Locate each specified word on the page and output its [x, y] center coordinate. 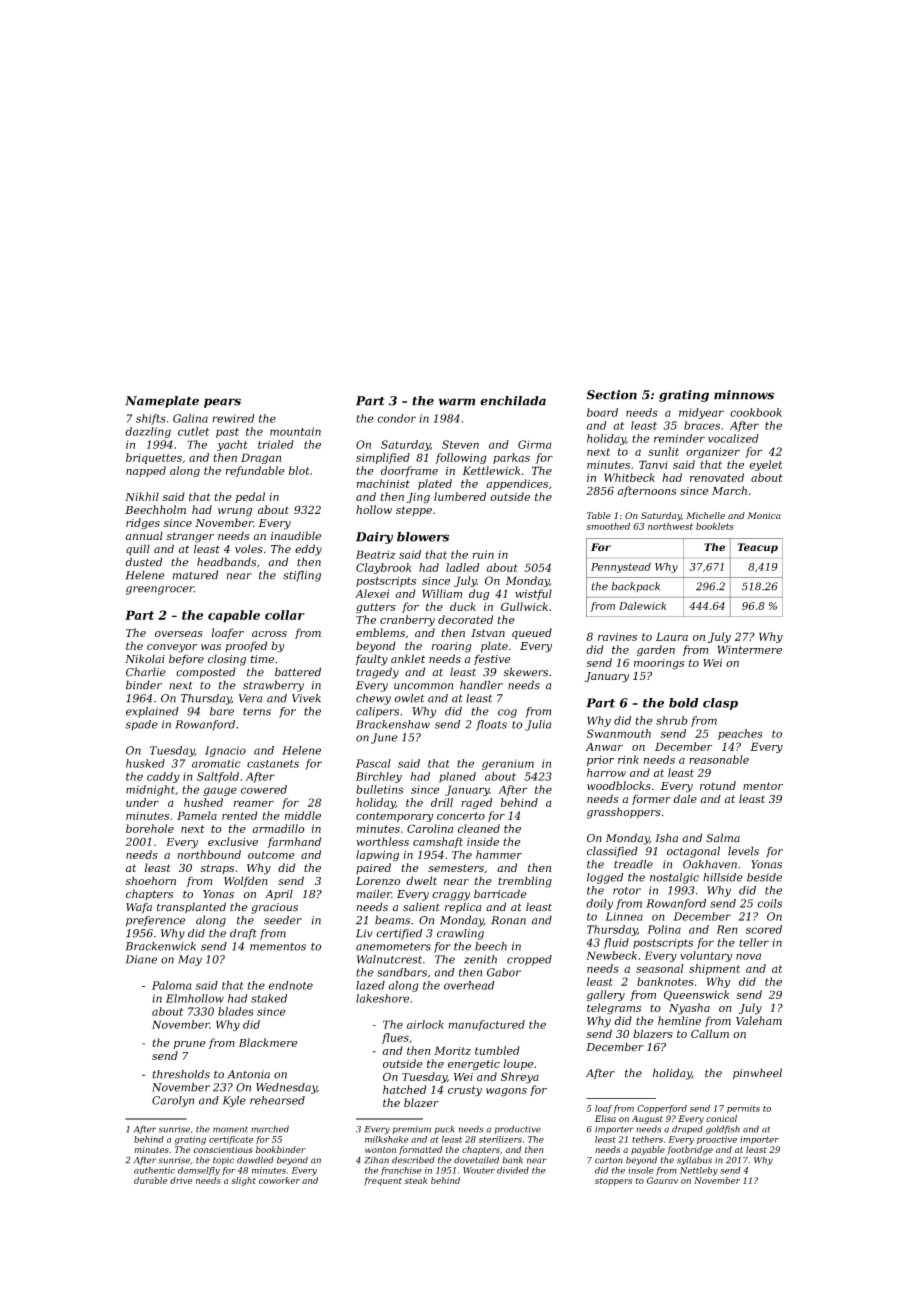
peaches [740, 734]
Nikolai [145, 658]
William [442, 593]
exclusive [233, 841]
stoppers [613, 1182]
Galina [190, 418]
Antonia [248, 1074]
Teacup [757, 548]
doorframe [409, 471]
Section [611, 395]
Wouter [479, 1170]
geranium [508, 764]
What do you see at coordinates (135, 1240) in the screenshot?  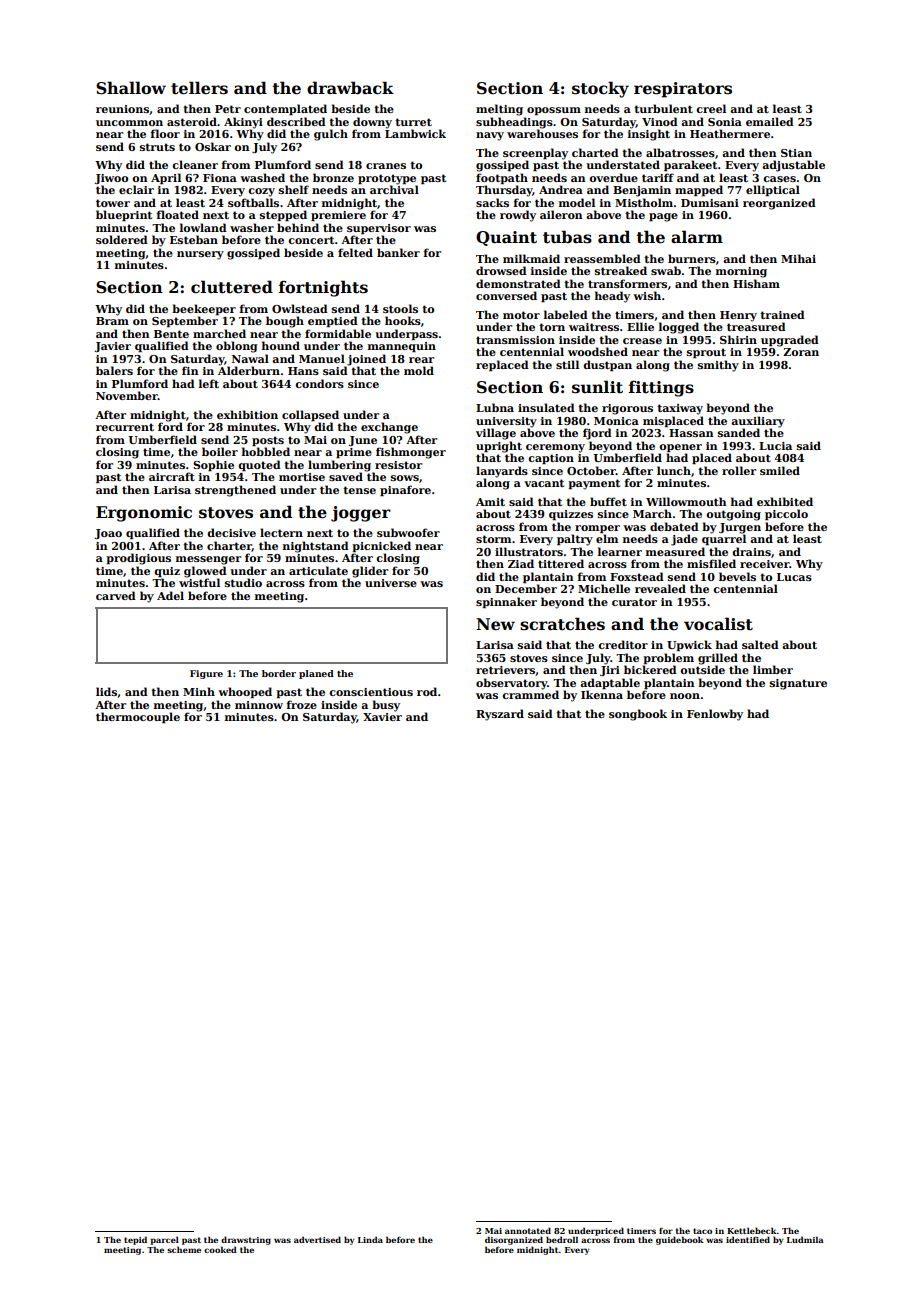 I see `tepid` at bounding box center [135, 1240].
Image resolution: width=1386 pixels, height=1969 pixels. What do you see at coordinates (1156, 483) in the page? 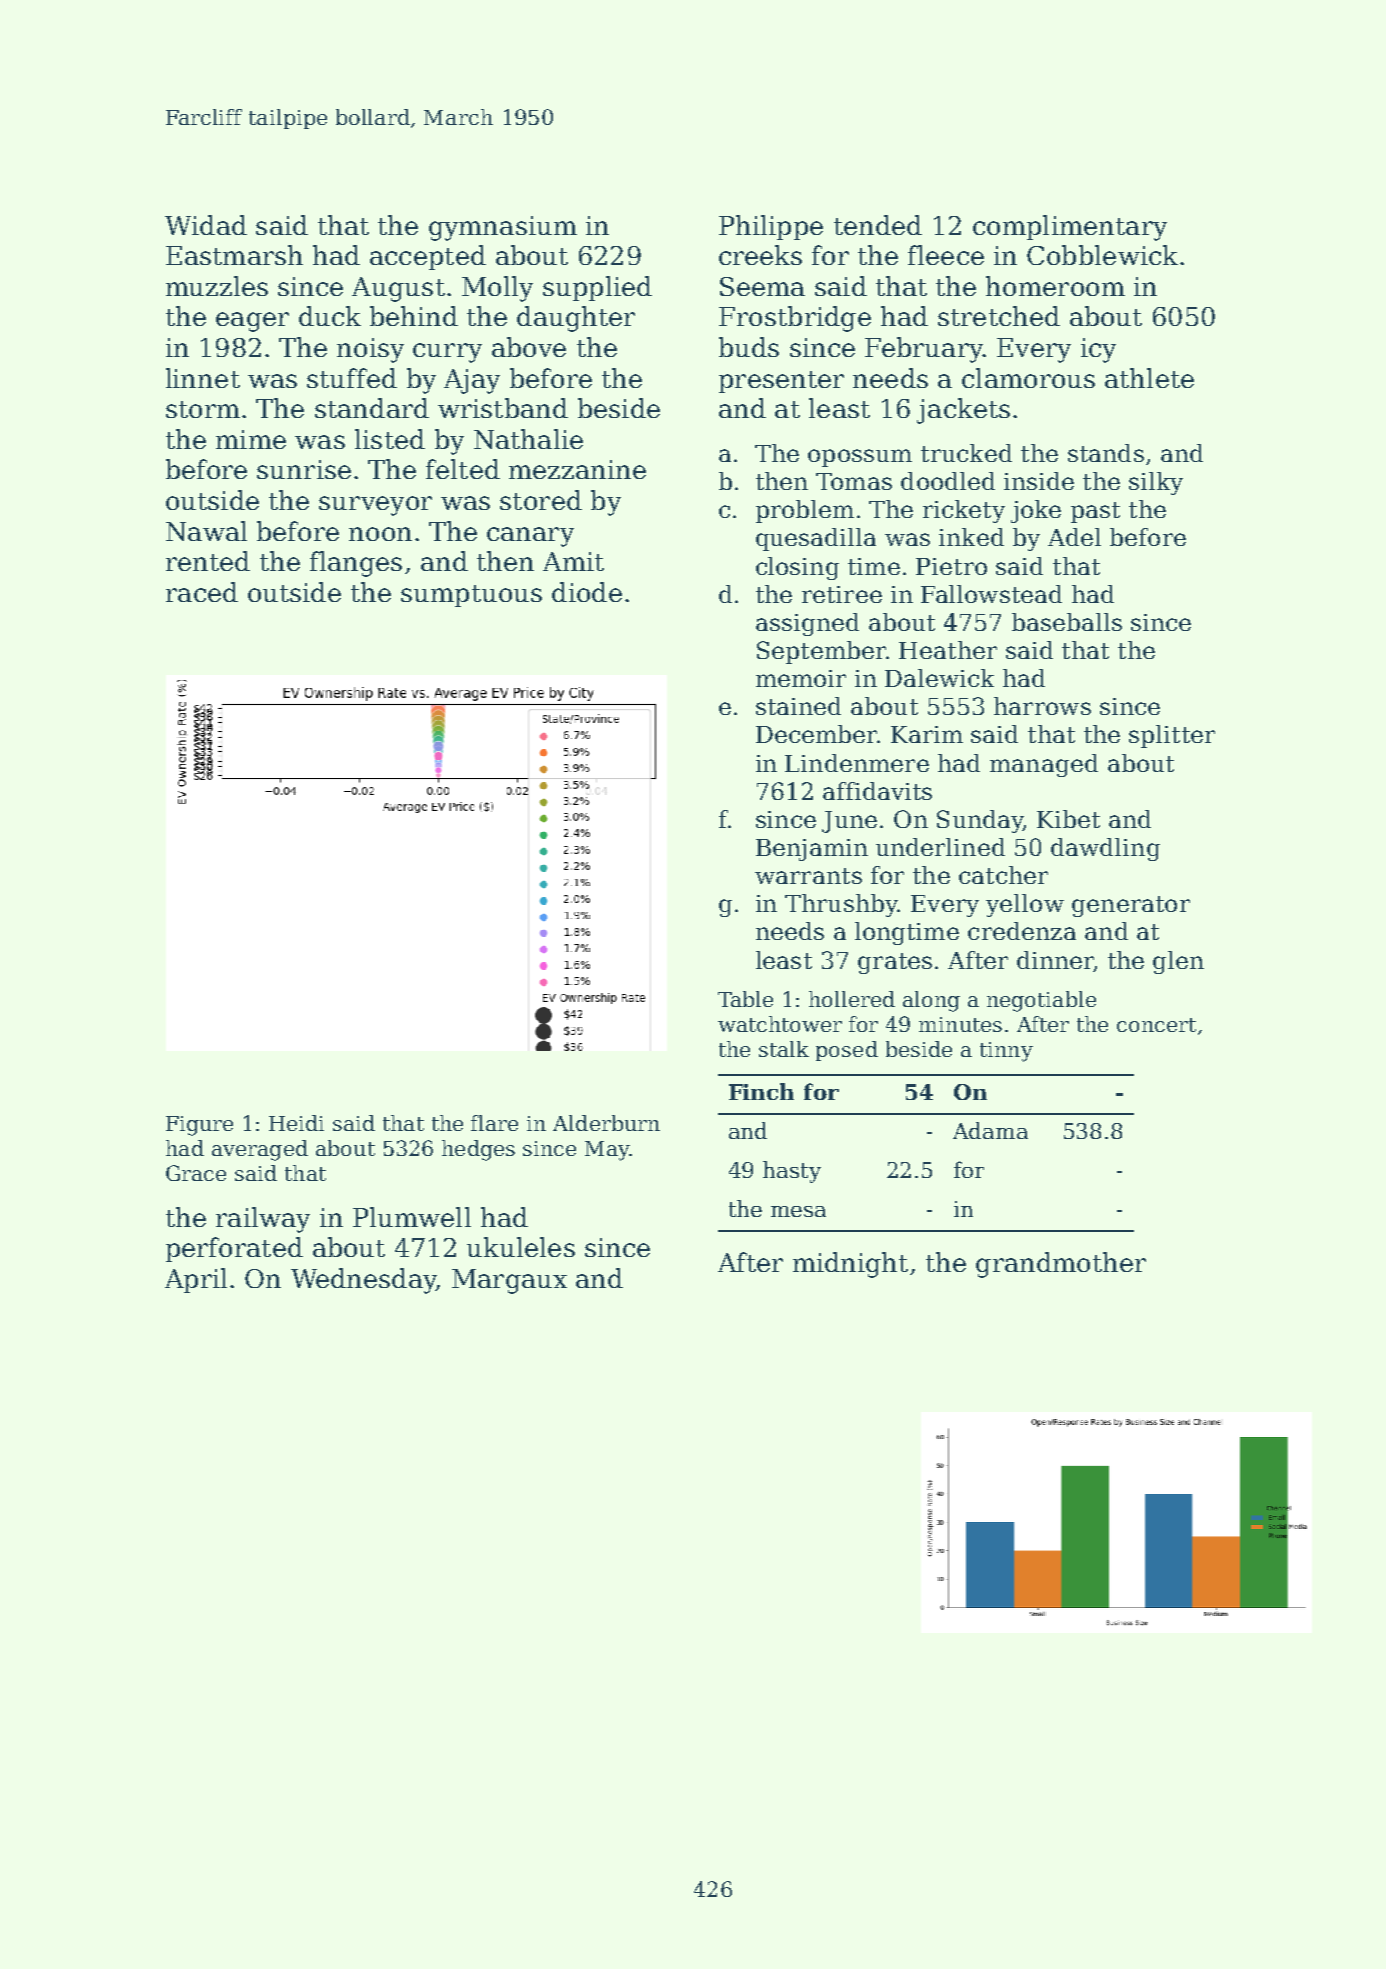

* * * * *

▶ **Given instruction**:
Copy the entries word for word, starting at the line with "William [442, 593]" and ending with the line with "geranium [508, 764]", both included.

▶ **Output for this task**:
William [442, 593]
exclusive [233, 841]
stoppers [613, 1182]
Galina [190, 418]
Antonia [248, 1074]
Teacup [757, 548]
doorframe [409, 471]
Section [611, 395]
Wouter [479, 1170]
geranium [508, 764]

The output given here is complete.